» **Supplied information**
⟨
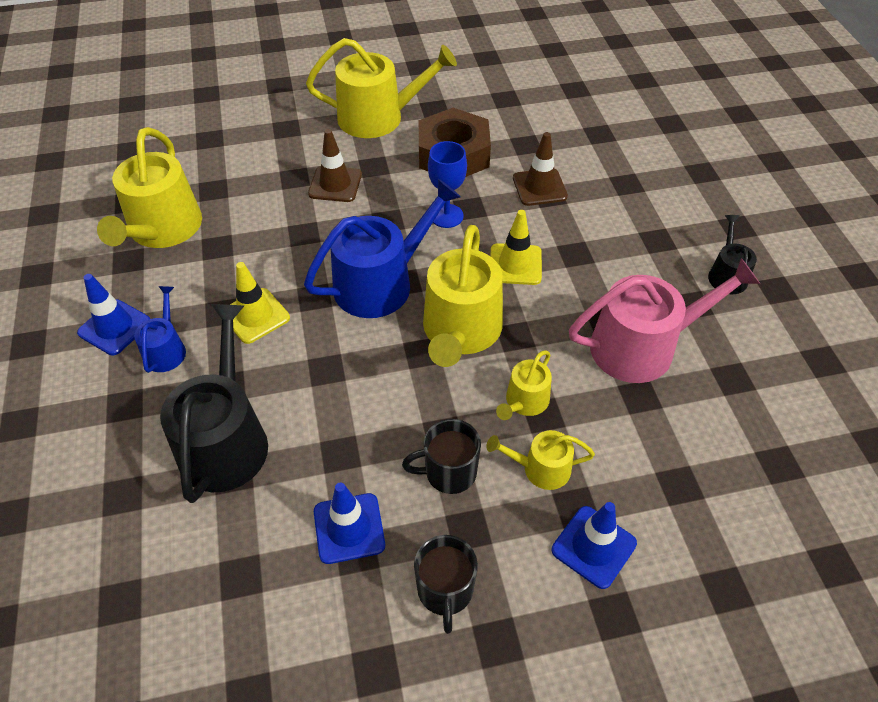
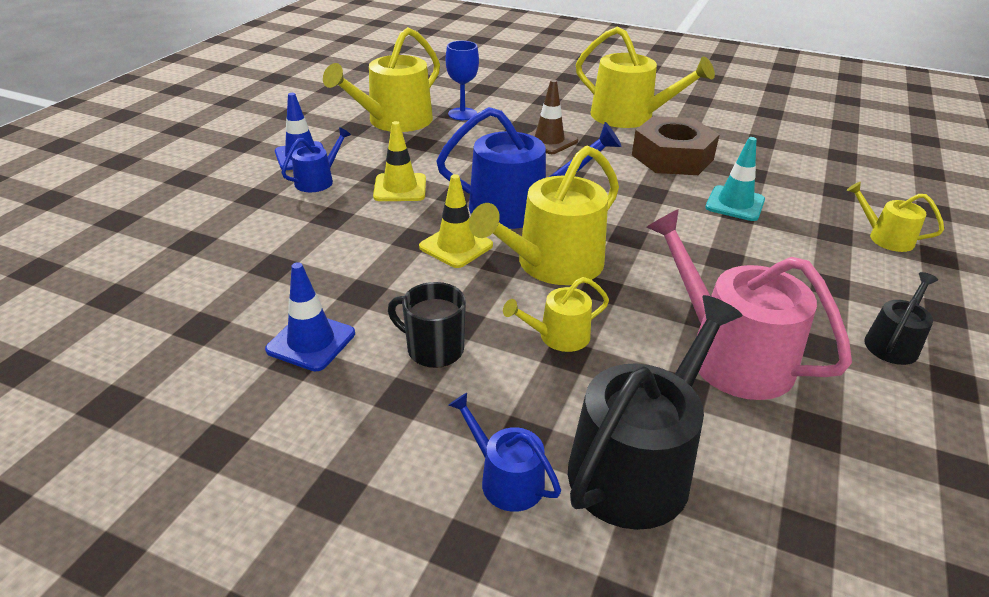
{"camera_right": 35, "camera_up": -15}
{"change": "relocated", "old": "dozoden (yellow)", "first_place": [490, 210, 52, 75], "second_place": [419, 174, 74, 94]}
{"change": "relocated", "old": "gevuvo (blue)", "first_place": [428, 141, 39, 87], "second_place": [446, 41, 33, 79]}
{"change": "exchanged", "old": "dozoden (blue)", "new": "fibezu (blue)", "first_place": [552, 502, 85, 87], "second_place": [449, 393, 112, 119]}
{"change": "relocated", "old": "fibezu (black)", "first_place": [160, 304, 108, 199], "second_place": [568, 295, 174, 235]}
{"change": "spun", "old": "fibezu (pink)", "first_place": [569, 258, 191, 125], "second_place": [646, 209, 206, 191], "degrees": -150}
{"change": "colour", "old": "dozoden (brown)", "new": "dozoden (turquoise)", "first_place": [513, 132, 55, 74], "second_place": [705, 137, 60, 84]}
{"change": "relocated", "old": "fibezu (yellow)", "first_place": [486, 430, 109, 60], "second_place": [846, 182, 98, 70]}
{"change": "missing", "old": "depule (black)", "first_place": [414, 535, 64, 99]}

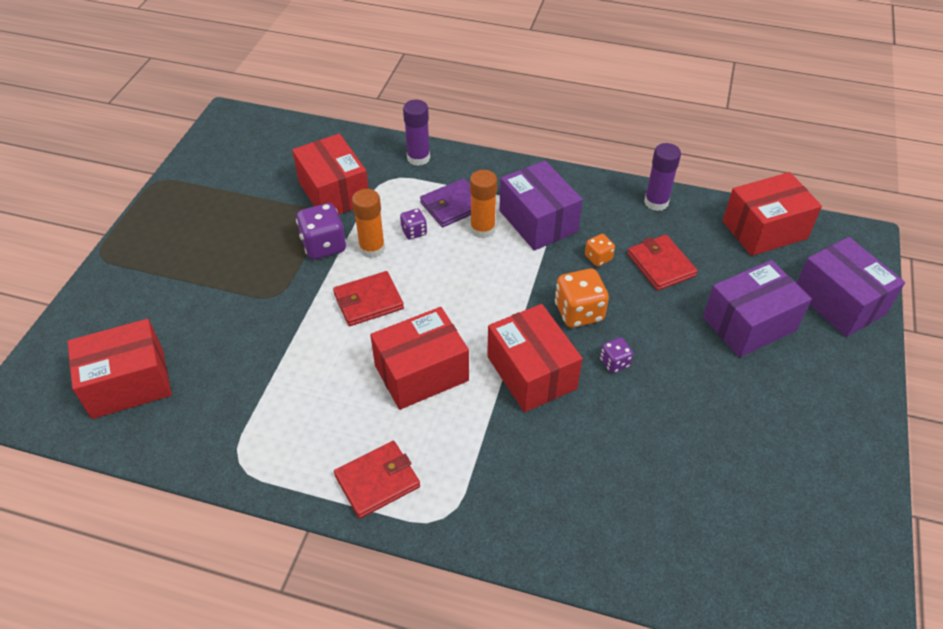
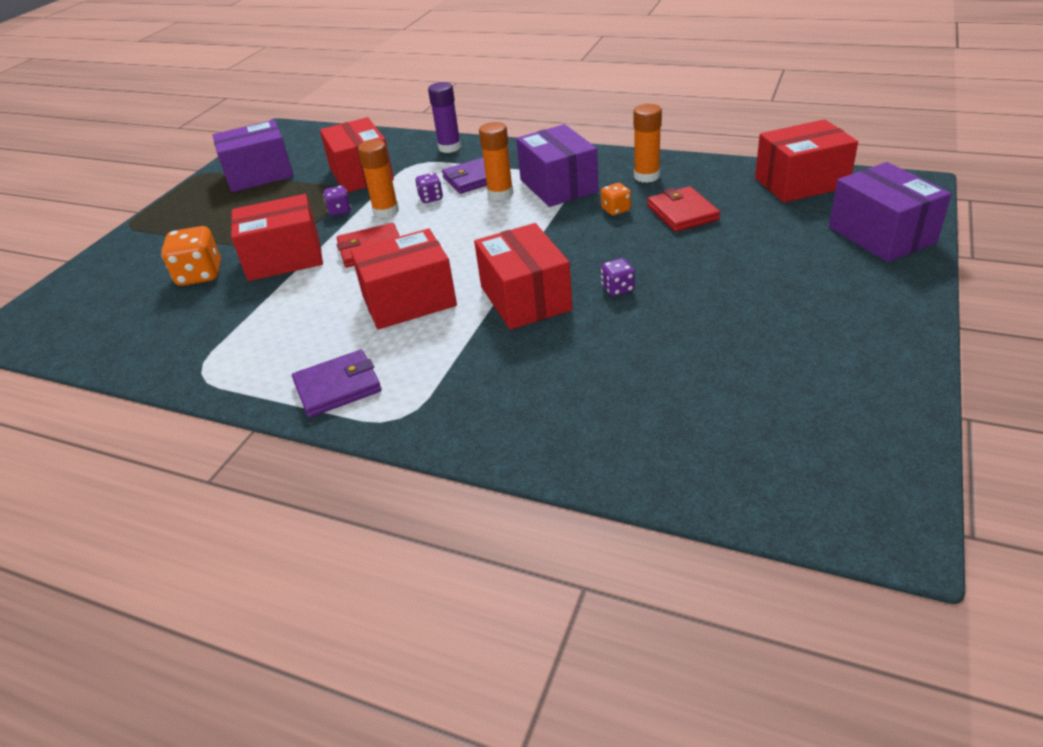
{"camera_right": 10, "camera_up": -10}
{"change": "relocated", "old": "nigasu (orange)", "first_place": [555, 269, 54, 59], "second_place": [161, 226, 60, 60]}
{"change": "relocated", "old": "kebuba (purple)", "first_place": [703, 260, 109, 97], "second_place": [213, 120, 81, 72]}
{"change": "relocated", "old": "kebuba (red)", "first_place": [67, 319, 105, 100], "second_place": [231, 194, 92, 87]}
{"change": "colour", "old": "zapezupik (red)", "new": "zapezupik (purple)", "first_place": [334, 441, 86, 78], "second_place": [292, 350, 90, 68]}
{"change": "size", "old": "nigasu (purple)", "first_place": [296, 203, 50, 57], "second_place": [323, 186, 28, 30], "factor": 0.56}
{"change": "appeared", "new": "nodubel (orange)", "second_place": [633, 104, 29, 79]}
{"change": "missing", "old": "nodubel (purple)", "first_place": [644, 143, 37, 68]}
⟩
⟨
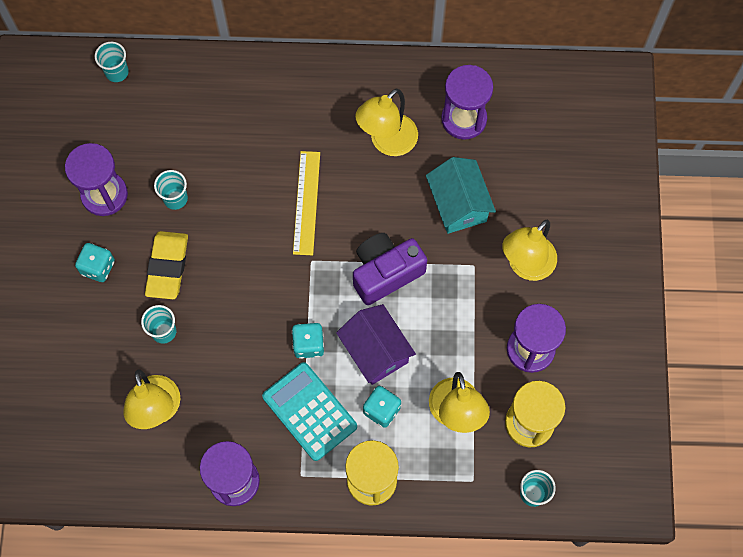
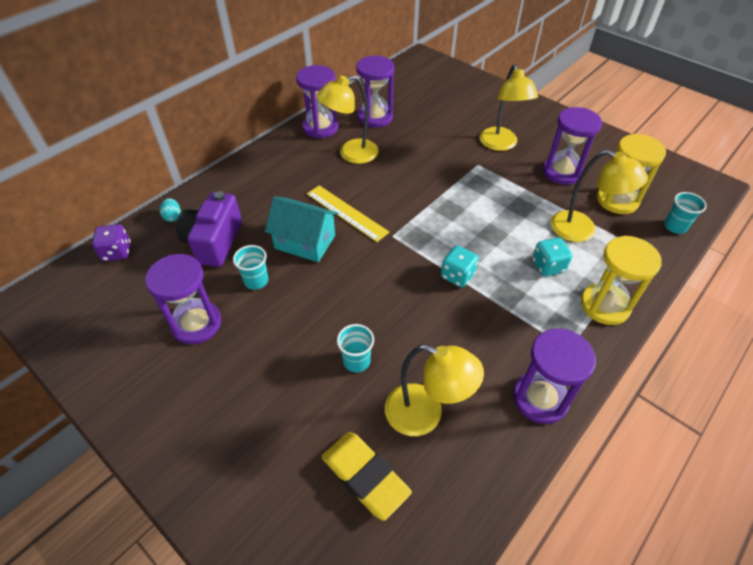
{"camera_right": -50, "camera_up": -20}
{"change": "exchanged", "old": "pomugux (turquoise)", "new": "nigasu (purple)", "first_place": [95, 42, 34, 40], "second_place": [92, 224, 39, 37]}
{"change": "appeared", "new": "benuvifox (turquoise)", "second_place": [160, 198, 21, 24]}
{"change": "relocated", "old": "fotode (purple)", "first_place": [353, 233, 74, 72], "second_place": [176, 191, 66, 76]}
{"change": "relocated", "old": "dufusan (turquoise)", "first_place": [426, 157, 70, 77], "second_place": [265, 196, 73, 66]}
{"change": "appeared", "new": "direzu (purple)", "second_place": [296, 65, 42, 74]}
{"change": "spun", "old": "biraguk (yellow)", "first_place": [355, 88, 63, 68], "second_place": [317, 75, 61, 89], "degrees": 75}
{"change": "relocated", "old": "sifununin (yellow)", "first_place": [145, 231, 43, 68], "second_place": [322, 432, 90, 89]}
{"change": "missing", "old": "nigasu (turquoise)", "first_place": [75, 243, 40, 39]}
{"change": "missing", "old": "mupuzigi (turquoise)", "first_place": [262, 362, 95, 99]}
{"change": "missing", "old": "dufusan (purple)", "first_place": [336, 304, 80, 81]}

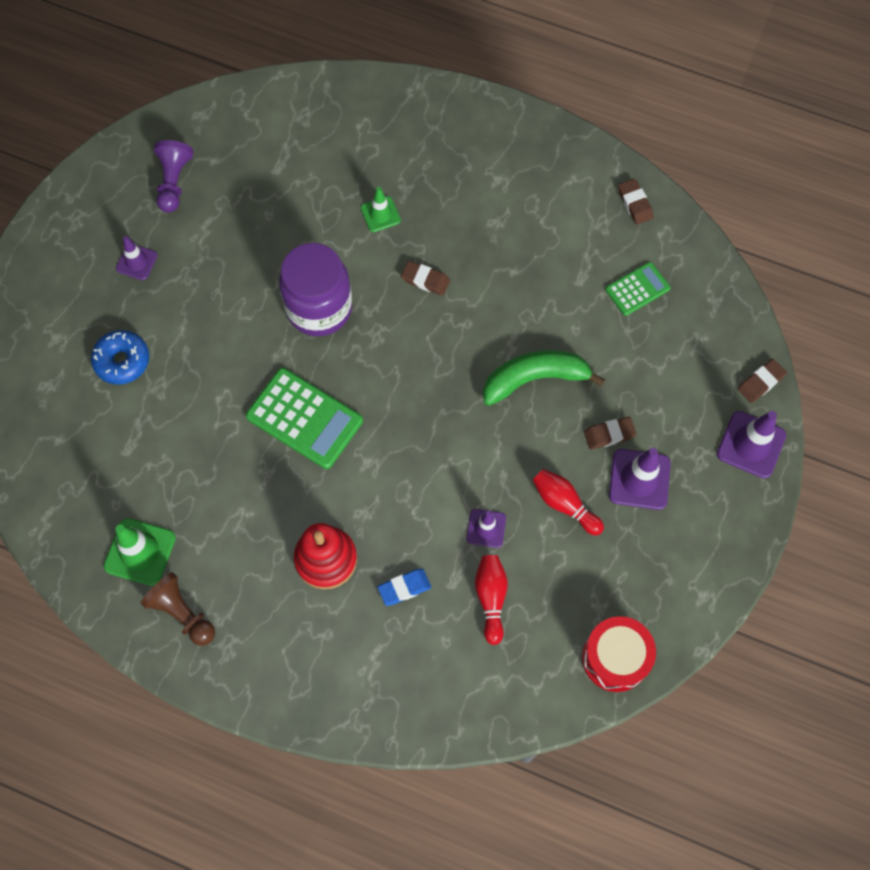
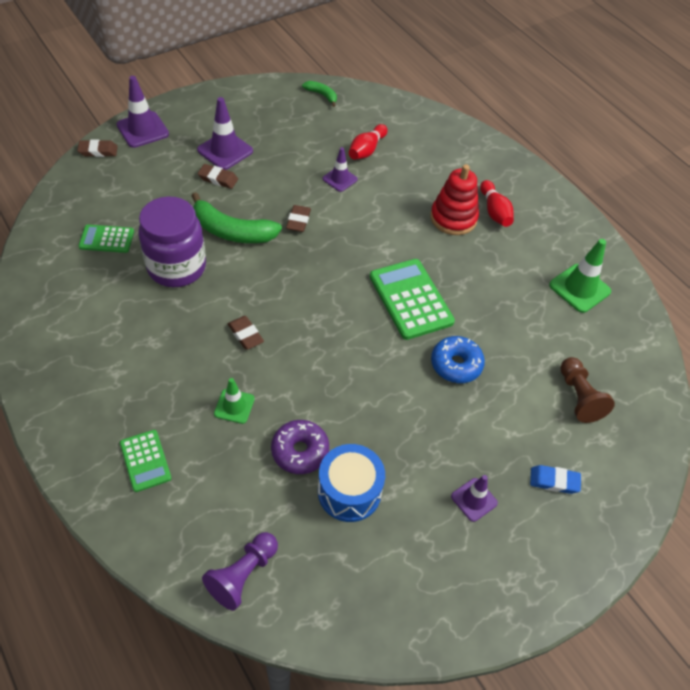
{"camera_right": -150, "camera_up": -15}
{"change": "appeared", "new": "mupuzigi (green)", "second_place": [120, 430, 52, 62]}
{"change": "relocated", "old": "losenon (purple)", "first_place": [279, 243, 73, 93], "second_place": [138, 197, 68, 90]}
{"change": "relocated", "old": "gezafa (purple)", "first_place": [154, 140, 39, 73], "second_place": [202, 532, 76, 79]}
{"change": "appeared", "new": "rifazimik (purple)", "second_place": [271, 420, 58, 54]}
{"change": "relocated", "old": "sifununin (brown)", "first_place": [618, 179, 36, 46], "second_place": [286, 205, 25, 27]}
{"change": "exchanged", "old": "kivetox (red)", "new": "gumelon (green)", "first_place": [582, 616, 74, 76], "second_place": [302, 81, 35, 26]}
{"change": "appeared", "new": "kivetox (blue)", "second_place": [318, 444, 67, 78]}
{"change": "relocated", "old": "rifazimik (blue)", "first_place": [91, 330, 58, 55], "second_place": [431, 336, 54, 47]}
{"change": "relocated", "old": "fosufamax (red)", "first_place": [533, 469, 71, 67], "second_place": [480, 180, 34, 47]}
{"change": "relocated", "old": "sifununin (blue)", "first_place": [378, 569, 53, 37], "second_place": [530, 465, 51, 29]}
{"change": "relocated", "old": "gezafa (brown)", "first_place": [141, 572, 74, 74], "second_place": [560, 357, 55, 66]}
⟩
» **Exercise goal**
The lines above that hold the string "fibezu" are to be located and copied.

» **Result below**
{"change": "exchanged", "old": "dozoden (blue)", "new": "fibezu (blue)", "first_place": [552, 502, 85, 87], "second_place": [449, 393, 112, 119]}
{"change": "relocated", "old": "fibezu (black)", "first_place": [160, 304, 108, 199], "second_place": [568, 295, 174, 235]}
{"change": "spun", "old": "fibezu (pink)", "first_place": [569, 258, 191, 125], "second_place": [646, 209, 206, 191], "degrees": -150}
{"change": "relocated", "old": "fibezu (yellow)", "first_place": [486, 430, 109, 60], "second_place": [846, 182, 98, 70]}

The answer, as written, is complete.